In the records below, count every line where the string "TRIG" appears, and reply with the count only.
--------
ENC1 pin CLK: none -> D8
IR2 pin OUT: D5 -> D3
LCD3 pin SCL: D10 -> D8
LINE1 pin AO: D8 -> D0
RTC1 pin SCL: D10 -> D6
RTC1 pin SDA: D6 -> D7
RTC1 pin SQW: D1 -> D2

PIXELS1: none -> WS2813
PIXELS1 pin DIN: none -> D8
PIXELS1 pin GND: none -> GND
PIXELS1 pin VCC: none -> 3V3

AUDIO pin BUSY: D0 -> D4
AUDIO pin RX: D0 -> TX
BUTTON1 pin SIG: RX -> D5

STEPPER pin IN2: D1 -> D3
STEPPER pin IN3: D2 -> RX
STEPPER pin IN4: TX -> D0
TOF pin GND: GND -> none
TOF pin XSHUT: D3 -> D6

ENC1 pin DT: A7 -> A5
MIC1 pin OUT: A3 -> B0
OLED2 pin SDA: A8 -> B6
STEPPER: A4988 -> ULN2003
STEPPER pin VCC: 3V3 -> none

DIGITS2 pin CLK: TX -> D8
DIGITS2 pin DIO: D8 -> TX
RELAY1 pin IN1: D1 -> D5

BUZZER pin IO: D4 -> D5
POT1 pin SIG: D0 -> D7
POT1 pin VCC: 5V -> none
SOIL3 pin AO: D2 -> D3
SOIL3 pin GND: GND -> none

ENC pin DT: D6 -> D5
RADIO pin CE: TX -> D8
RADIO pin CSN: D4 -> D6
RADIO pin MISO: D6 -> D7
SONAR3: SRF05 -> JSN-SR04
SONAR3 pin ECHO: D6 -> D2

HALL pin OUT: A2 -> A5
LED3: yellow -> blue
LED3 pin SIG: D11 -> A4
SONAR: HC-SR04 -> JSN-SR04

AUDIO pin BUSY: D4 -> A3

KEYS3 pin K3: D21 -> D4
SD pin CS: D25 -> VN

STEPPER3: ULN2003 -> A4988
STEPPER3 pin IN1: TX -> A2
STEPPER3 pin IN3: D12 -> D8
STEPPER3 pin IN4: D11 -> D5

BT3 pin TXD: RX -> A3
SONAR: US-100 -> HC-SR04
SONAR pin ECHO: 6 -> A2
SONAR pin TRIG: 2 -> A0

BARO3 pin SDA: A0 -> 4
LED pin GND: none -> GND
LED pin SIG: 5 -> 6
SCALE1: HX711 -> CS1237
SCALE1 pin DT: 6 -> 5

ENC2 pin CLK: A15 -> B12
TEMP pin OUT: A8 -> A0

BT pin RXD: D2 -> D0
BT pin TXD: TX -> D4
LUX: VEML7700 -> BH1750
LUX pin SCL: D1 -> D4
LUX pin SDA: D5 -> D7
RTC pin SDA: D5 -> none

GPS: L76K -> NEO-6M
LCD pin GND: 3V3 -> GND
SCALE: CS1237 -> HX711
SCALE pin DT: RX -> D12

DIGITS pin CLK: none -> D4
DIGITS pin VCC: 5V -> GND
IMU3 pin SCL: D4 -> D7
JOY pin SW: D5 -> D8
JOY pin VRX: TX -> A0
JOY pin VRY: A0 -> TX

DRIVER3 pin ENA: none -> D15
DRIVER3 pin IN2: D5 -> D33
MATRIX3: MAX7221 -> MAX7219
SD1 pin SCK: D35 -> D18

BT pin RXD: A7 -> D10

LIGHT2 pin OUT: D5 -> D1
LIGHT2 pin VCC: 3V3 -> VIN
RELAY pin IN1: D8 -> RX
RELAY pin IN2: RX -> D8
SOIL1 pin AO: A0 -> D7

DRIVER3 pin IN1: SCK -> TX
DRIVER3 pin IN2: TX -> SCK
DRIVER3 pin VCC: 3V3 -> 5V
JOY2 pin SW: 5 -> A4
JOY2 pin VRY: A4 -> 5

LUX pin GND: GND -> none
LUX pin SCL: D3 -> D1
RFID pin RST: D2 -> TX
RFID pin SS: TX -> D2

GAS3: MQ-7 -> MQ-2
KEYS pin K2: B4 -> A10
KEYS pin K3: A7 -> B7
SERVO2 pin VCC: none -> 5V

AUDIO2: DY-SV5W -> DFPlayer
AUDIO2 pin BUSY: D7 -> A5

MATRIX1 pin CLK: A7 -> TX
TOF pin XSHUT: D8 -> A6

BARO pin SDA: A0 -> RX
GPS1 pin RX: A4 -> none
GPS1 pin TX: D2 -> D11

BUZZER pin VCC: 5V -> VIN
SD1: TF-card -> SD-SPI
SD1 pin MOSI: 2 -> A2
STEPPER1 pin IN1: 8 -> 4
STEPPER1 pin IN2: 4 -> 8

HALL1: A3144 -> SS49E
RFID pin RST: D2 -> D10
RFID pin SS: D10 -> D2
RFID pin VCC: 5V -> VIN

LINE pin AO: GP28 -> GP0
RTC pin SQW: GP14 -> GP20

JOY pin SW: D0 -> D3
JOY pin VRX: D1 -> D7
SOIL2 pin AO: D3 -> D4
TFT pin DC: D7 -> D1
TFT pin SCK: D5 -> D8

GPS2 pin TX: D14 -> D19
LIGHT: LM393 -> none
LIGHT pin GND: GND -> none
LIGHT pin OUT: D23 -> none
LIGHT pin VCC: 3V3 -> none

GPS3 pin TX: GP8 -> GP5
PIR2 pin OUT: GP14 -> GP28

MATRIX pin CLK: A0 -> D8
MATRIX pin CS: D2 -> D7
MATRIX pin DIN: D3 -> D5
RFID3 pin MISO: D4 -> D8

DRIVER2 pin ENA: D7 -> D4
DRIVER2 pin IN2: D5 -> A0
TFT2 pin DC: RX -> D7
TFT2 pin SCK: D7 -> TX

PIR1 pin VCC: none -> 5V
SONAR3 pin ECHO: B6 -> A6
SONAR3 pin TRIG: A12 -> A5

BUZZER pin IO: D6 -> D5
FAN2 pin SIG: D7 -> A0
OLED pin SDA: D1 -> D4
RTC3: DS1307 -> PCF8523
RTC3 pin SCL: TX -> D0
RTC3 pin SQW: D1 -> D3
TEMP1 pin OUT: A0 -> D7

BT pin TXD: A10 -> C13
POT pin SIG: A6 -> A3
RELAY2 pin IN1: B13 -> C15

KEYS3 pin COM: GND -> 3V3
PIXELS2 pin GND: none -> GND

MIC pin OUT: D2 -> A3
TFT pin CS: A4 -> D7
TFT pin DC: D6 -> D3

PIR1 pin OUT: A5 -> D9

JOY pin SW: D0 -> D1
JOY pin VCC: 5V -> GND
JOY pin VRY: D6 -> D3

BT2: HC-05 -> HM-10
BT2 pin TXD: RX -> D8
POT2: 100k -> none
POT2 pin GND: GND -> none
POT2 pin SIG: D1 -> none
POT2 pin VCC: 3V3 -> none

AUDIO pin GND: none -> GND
--------
Response to this exercise.
2